**ACTIVITY**
Considering only lines that hold the word "removed", report how many there are in the listing below, as a single number.

-- SUPPLIED RECORDS follows --

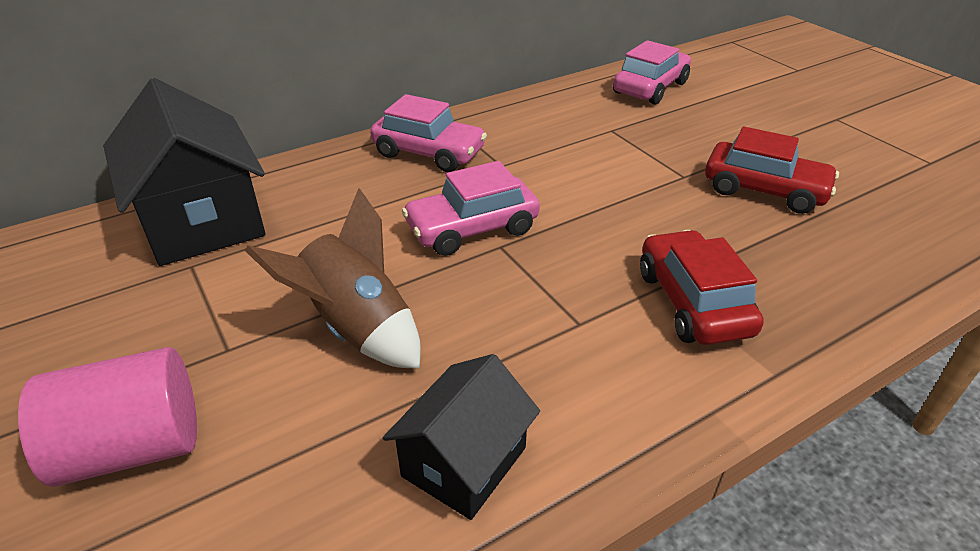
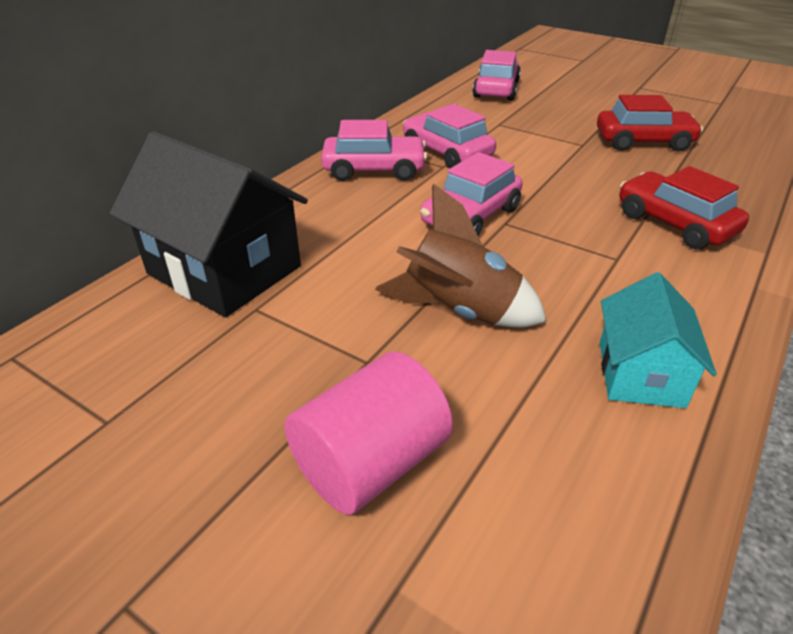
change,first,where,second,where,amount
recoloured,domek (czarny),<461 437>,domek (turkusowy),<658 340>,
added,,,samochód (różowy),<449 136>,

-- SUPPLIED RECORDS concluded --
-- SUPPLIED RECORDS follows --

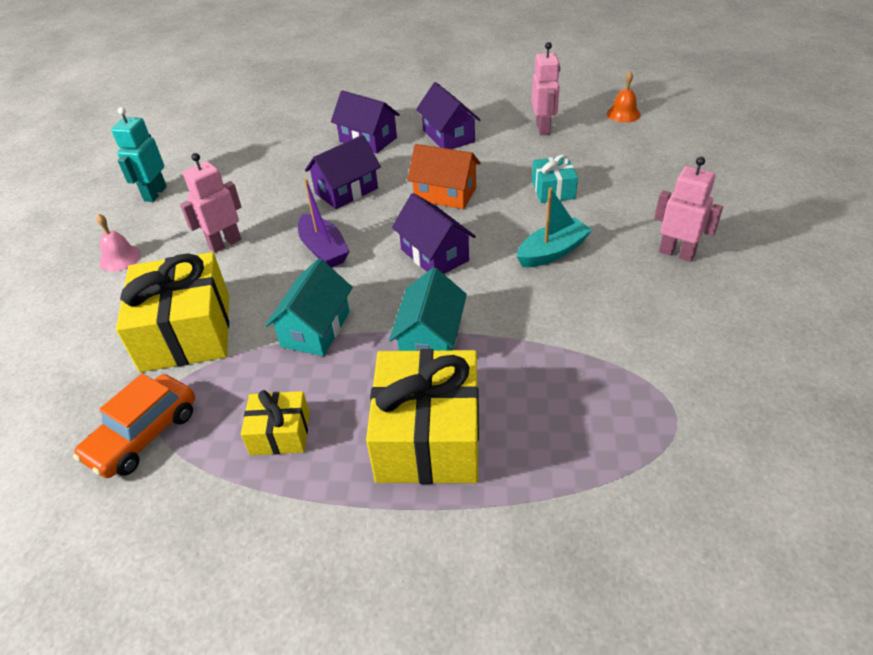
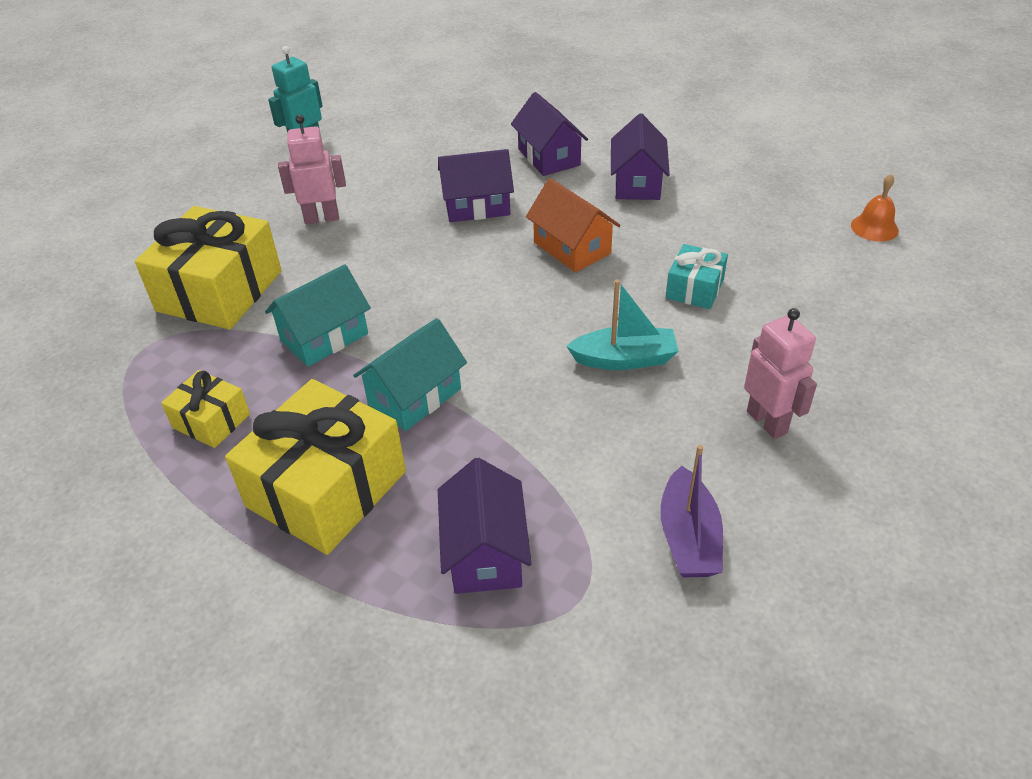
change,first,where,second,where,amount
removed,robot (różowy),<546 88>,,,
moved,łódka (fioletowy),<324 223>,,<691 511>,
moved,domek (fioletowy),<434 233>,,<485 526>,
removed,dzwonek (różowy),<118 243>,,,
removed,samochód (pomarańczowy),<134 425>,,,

-- SUPPLIED RECORDS concluded --
-- SUPPLIED RECORDS follows --

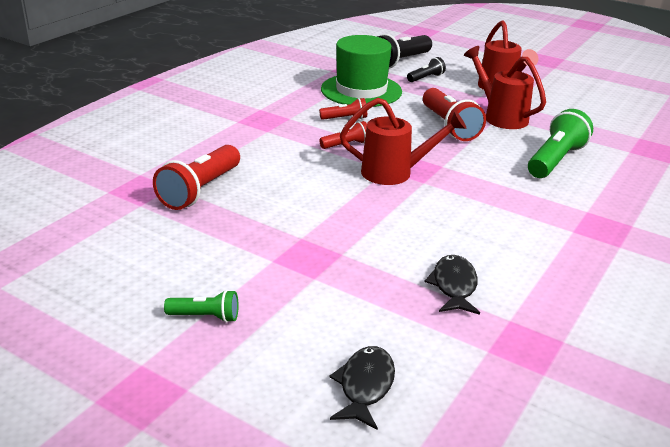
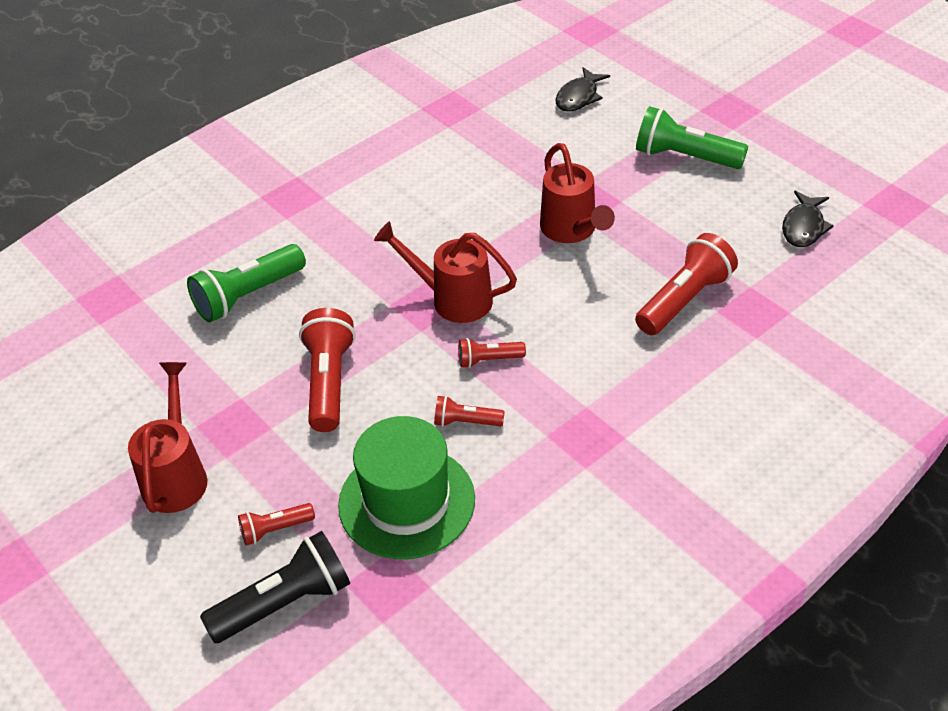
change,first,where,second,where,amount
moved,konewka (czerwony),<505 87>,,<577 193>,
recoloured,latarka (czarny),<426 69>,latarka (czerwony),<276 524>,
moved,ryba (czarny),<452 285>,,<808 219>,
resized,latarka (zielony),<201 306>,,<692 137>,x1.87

-- SUPPLIED RECORDS concluded --

**SOLVED PROBLEM**
3